**Excerpted data**
* * *

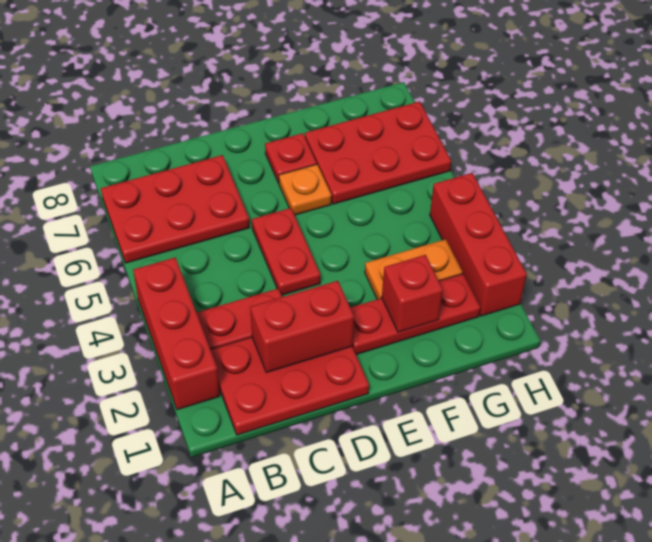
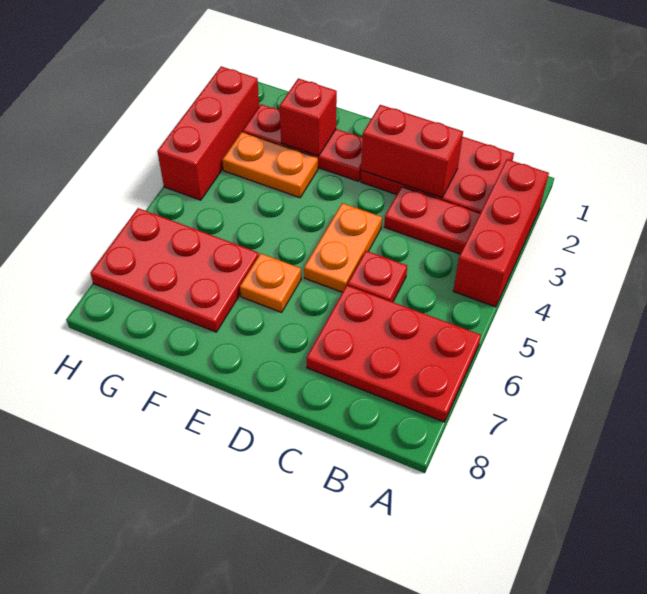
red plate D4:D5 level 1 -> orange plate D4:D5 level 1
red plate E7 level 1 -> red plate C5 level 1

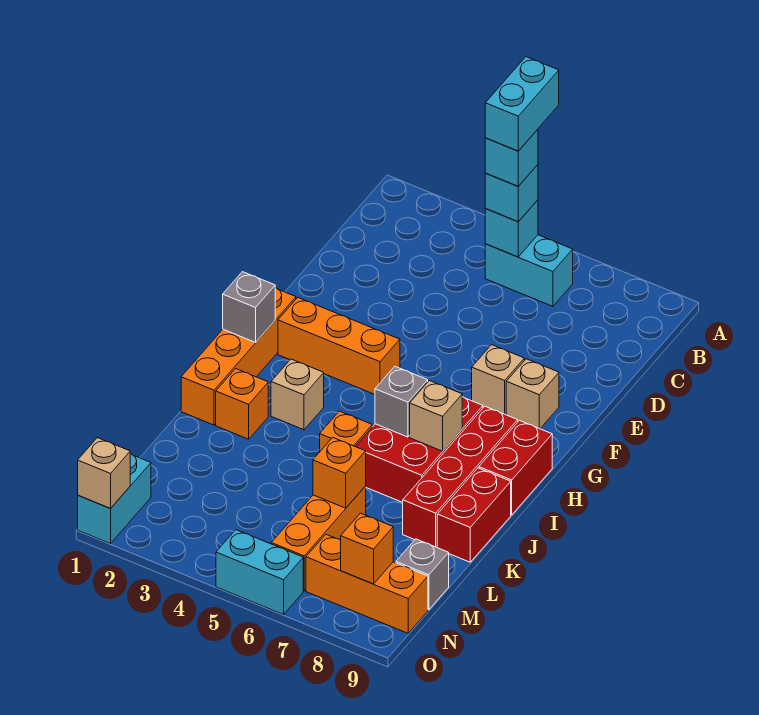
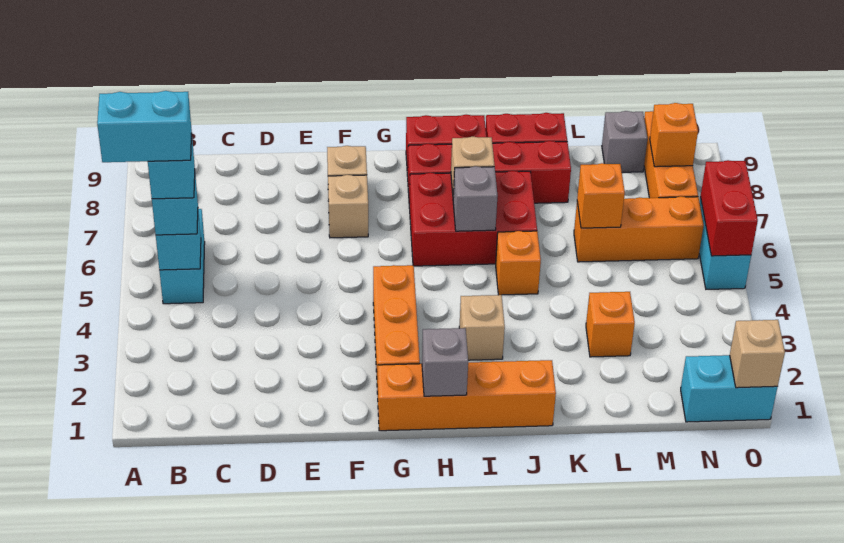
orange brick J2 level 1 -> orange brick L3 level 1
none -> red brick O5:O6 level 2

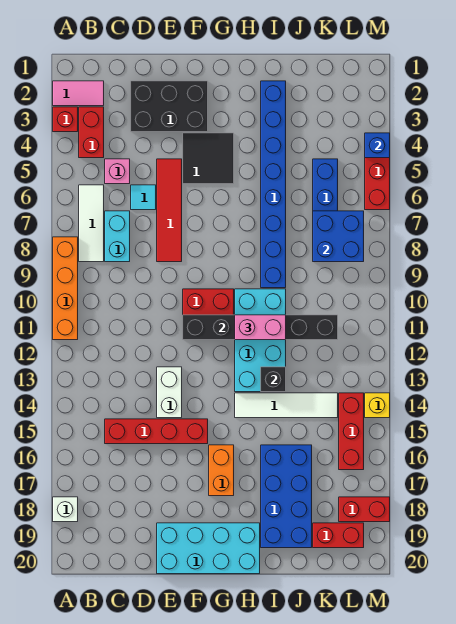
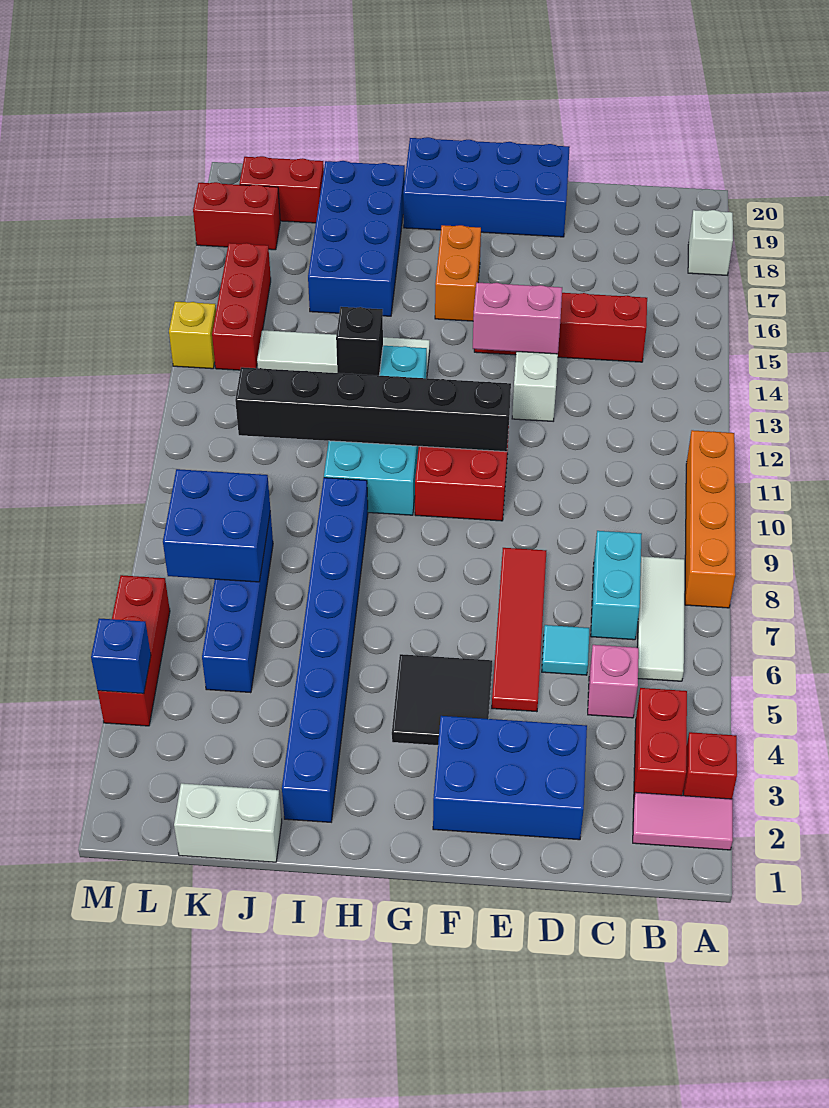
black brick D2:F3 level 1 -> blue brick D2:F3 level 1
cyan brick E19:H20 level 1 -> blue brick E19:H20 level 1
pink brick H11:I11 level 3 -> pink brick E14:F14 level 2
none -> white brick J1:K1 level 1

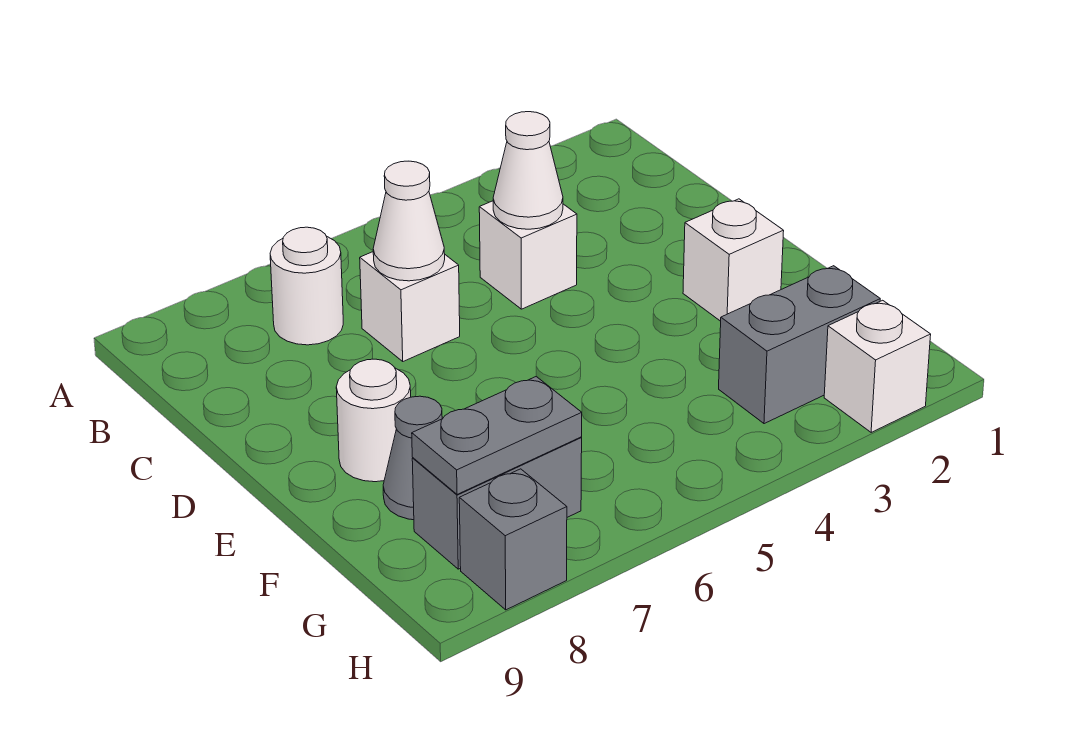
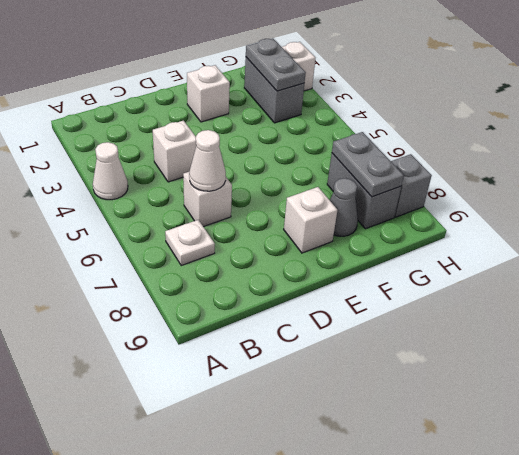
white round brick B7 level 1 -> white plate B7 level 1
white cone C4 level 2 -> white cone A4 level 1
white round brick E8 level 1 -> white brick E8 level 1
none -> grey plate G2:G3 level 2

* * *

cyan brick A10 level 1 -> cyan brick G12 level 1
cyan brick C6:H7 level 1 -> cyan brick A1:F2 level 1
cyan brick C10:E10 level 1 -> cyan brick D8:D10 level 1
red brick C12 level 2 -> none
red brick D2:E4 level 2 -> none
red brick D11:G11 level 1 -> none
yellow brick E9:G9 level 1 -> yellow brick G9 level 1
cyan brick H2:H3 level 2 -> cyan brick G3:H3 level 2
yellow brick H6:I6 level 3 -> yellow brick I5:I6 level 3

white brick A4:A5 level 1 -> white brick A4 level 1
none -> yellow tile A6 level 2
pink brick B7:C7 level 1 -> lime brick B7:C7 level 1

* * *

**Task to complete**
Retype exactly the lines of the data above that fall between the line with "cyan brick C6:H7" and the line with "pink brick B7:C7", inclusive, and add nothing.

**Answer for this exercise**
cyan brick C6:H7 level 1 -> cyan brick A1:F2 level 1
cyan brick C10:E10 level 1 -> cyan brick D8:D10 level 1
red brick C12 level 2 -> none
red brick D2:E4 level 2 -> none
red brick D11:G11 level 1 -> none
yellow brick E9:G9 level 1 -> yellow brick G9 level 1
cyan brick H2:H3 level 2 -> cyan brick G3:H3 level 2
yellow brick H6:I6 level 3 -> yellow brick I5:I6 level 3

white brick A4:A5 level 1 -> white brick A4 level 1
none -> yellow tile A6 level 2
pink brick B7:C7 level 1 -> lime brick B7:C7 level 1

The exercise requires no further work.